WHAT YOU ARE ASKED TO DO: With the pictures omitted, write out all of the listing exactly.

:::

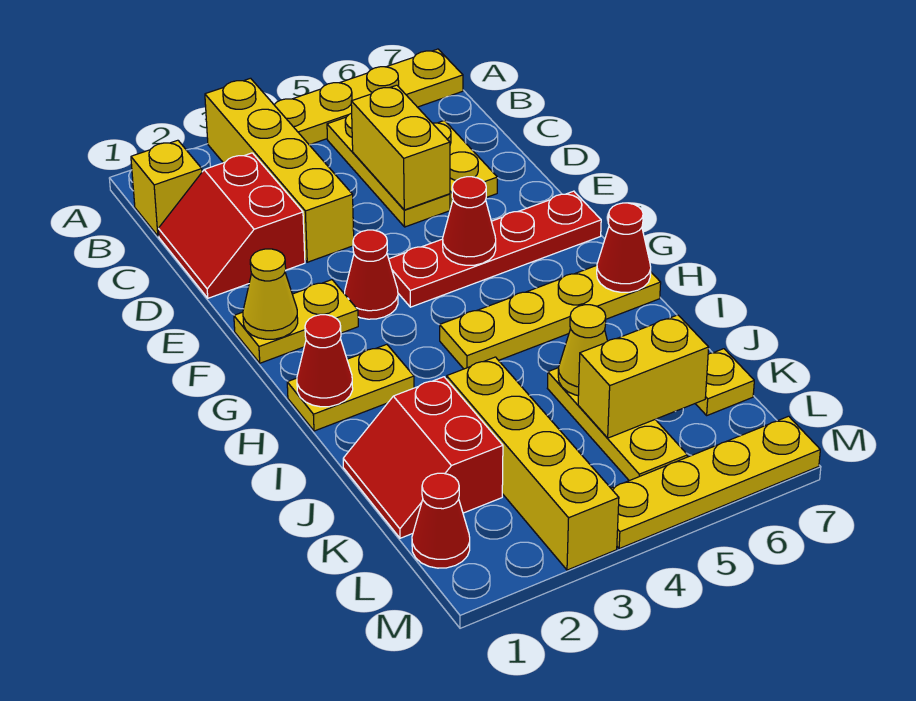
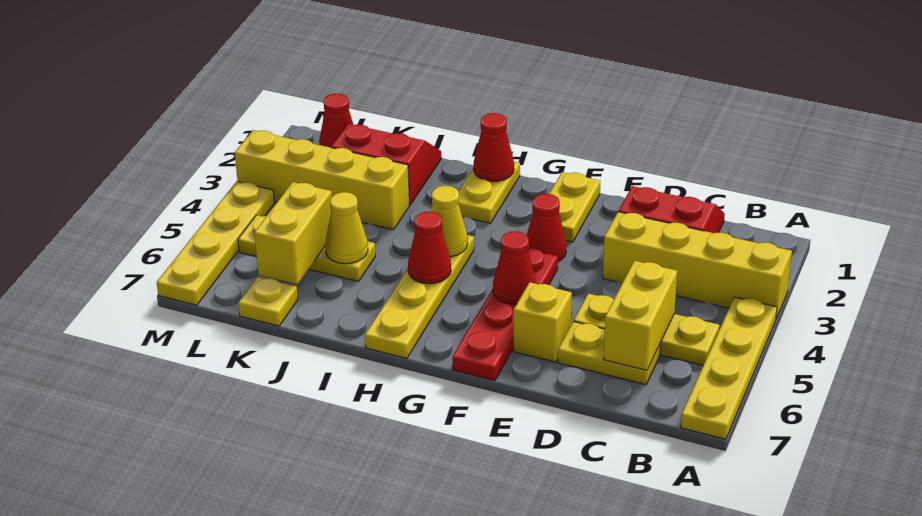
yellow brick B1 level 1 -> yellow brick E6 level 1
yellow brick C5:D5 level 2 -> yellow brick C5:C6 level 2
yellow cone F1 level 2 -> yellow cone H4 level 2
red cone H7 level 2 -> red cone H5 level 2

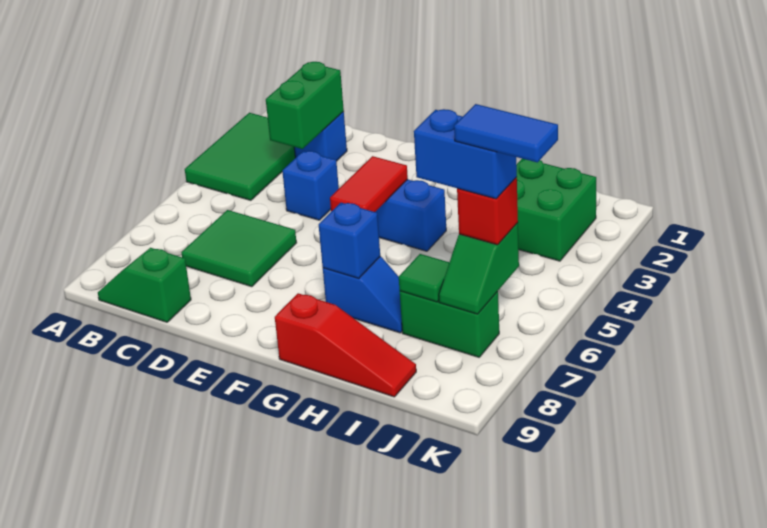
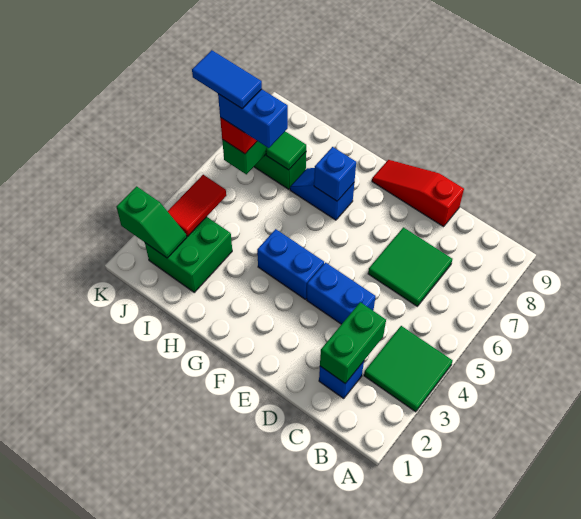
green tile A2:B4 level 1 -> green tile A3:B4 level 1
green slope B9:C9 level 1 top C -> green slope J2:K2 level 2 top K
blue brick D4 level 1 -> blue brick D4:E4 level 1
red tile F4:F5 level 2 -> red tile J3:J4 level 2
red slope G9:I9 level 1 top G -> red slope D9:F9 level 1 top D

:::

RESPONSE TO THE EXERCISE:
yellow brick B1 level 1 -> yellow brick E6 level 1
yellow brick C5:D5 level 2 -> yellow brick C5:C6 level 2
yellow cone F1 level 2 -> yellow cone H4 level 2
red cone H7 level 2 -> red cone H5 level 2

green tile A2:B4 level 1 -> green tile A3:B4 level 1
green slope B9:C9 level 1 top C -> green slope J2:K2 level 2 top K
blue brick D4 level 1 -> blue brick D4:E4 level 1
red tile F4:F5 level 2 -> red tile J3:J4 level 2
red slope G9:I9 level 1 top G -> red slope D9:F9 level 1 top D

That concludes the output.